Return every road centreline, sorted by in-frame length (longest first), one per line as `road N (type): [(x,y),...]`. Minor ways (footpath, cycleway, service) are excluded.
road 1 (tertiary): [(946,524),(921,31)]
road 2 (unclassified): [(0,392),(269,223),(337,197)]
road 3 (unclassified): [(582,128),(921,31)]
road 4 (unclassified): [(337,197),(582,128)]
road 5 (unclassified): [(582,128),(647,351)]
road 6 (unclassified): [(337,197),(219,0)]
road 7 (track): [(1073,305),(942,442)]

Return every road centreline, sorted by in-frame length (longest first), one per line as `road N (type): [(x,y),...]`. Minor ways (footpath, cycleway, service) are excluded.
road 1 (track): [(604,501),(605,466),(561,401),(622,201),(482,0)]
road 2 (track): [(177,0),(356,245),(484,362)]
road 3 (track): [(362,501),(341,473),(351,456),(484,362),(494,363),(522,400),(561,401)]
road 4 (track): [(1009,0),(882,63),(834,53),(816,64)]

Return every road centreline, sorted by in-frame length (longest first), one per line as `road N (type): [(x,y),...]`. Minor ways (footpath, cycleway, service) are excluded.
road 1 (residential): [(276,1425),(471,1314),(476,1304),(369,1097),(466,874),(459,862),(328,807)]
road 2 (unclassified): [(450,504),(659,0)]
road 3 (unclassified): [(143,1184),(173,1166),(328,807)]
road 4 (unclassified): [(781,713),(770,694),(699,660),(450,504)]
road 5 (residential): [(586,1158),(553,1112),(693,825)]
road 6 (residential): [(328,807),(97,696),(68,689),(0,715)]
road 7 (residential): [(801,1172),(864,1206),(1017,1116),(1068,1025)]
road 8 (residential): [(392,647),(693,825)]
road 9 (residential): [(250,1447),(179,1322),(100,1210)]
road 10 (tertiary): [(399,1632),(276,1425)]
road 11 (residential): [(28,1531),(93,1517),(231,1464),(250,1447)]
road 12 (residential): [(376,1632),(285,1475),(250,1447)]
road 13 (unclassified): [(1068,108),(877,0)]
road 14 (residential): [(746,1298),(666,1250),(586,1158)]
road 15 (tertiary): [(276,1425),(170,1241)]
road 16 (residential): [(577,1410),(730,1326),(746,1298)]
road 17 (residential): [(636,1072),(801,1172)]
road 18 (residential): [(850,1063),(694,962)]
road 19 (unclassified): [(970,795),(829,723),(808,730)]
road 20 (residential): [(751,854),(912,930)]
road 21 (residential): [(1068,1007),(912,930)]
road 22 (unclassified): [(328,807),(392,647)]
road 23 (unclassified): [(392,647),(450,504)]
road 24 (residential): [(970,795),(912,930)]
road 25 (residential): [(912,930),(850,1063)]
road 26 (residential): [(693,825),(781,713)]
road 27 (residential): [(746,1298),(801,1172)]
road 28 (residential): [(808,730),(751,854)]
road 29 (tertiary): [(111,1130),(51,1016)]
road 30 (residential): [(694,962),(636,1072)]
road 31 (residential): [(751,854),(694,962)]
━━━
Reproduce each line of the material exactly as given.

Return every road centreline, sorted by in-frame length (longest first), one per line as `road N (type): [(x,y),...]`. Minor ways (footpath, cycleway, service) are excluded.
road 1 (tertiary): [(946,524),(921,31)]
road 2 (unclassified): [(0,392),(269,223),(337,197)]
road 3 (unclassified): [(582,128),(921,31)]
road 4 (unclassified): [(337,197),(582,128)]
road 5 (unclassified): [(582,128),(647,351)]
road 6 (unclassified): [(337,197),(219,0)]
road 7 (track): [(1073,305),(942,442)]

Return every road centreline, sorted by in-frame length (longest first), one per line as `road N (type): [(x,y),...]`. Minor ways (footpath, cycleway, service) are excluded.
road 1 (track): [(604,501),(605,466),(561,401),(622,201),(482,0)]
road 2 (track): [(177,0),(356,245),(484,362)]
road 3 (track): [(362,501),(341,473),(351,456),(484,362),(494,363),(522,400),(561,401)]
road 4 (track): [(1009,0),(882,63),(834,53),(816,64)]

Return every road centreline, sorted by in-frame length (longest first), one per line as `road N (type): [(x,y),...]`. Minor ways (footpath, cycleway, service) are excluded.
road 1 (residential): [(276,1425),(471,1314),(476,1304),(369,1097),(466,874),(459,862),(328,807)]
road 2 (unclassified): [(450,504),(659,0)]
road 3 (unclassified): [(143,1184),(173,1166),(328,807)]
road 4 (unclassified): [(781,713),(770,694),(699,660),(450,504)]
road 5 (residential): [(586,1158),(553,1112),(693,825)]
road 6 (residential): [(328,807),(97,696),(68,689),(0,715)]
road 7 (residential): [(801,1172),(864,1206),(1017,1116),(1068,1025)]
road 8 (residential): [(392,647),(693,825)]
road 9 (residential): [(250,1447),(179,1322),(100,1210)]
road 10 (tertiary): [(399,1632),(276,1425)]
road 11 (residential): [(28,1531),(93,1517),(231,1464),(250,1447)]
road 12 (residential): [(376,1632),(285,1475),(250,1447)]
road 13 (unclassified): [(1068,108),(877,0)]
road 14 (residential): [(746,1298),(666,1250),(586,1158)]
road 15 (tertiary): [(276,1425),(170,1241)]
road 16 (residential): [(577,1410),(730,1326),(746,1298)]
road 17 (residential): [(636,1072),(801,1172)]
road 18 (residential): [(850,1063),(694,962)]
road 19 (unclassified): [(970,795),(829,723),(808,730)]
road 20 (residential): [(751,854),(912,930)]
road 21 (residential): [(1068,1007),(912,930)]
road 22 (unclassified): [(328,807),(392,647)]
road 23 (unclassified): [(392,647),(450,504)]
road 24 (residential): [(970,795),(912,930)]
road 25 (residential): [(912,930),(850,1063)]
road 26 (residential): [(693,825),(781,713)]
road 27 (residential): [(746,1298),(801,1172)]
road 28 (residential): [(808,730),(751,854)]
road 29 (tertiary): [(111,1130),(51,1016)]
road 30 (residential): [(694,962),(636,1072)]
road 31 (residential): [(751,854),(694,962)]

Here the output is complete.